Stored items:

Segment Open

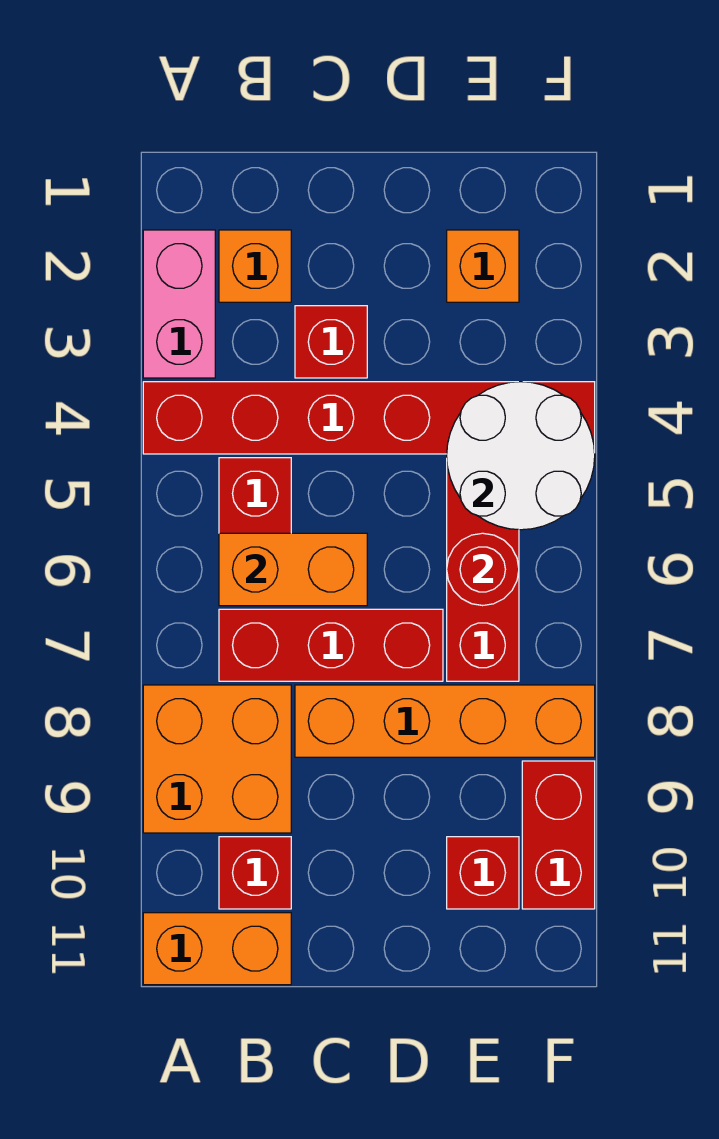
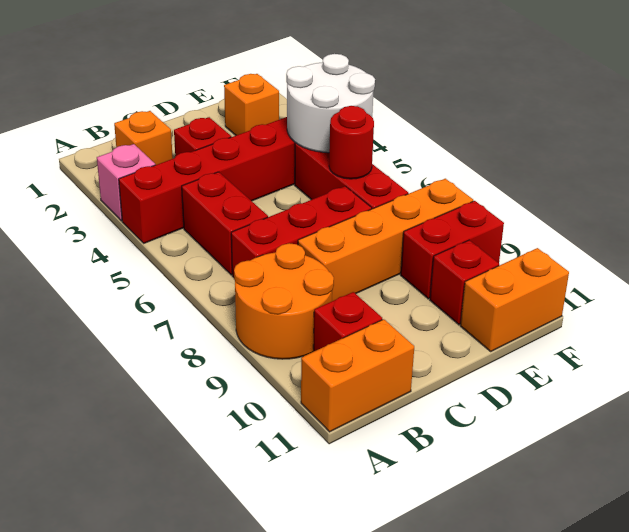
pink brick A2:A3 level 1 -> pink brick A3 level 1
orange brick A8:B9 level 1 -> orange round brick A8:B9 level 1
orange brick B6:C6 level 2 -> orange brick E11:F11 level 1
red brick F9:F10 level 1 -> red brick E9:F9 level 1

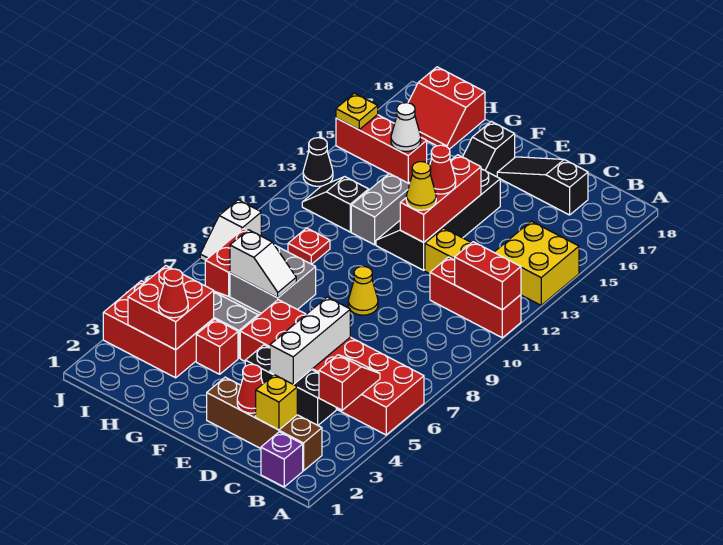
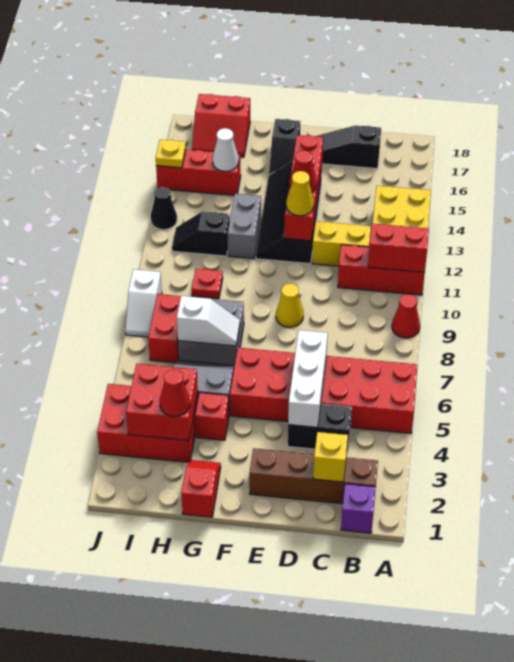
red slope B4:B5 level 2 top 4 -> red slope G1:G2 level 1 top 1
black brick C4:E4 level 1 -> black brick C4:D4 level 1
red cone D2 level 2 -> red cone A9 level 1
red brick E12:E14 level 2 -> red brick E12:E15 level 2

Segment Closed

What the task asks = Every line of the records must come back unchanged, except that pictures are dropped.

Problem solution =
pink brick A2:A3 level 1 -> pink brick A3 level 1
orange brick A8:B9 level 1 -> orange round brick A8:B9 level 1
orange brick B6:C6 level 2 -> orange brick E11:F11 level 1
red brick F9:F10 level 1 -> red brick E9:F9 level 1

red slope B4:B5 level 2 top 4 -> red slope G1:G2 level 1 top 1
black brick C4:E4 level 1 -> black brick C4:D4 level 1
red cone D2 level 2 -> red cone A9 level 1
red brick E12:E14 level 2 -> red brick E12:E15 level 2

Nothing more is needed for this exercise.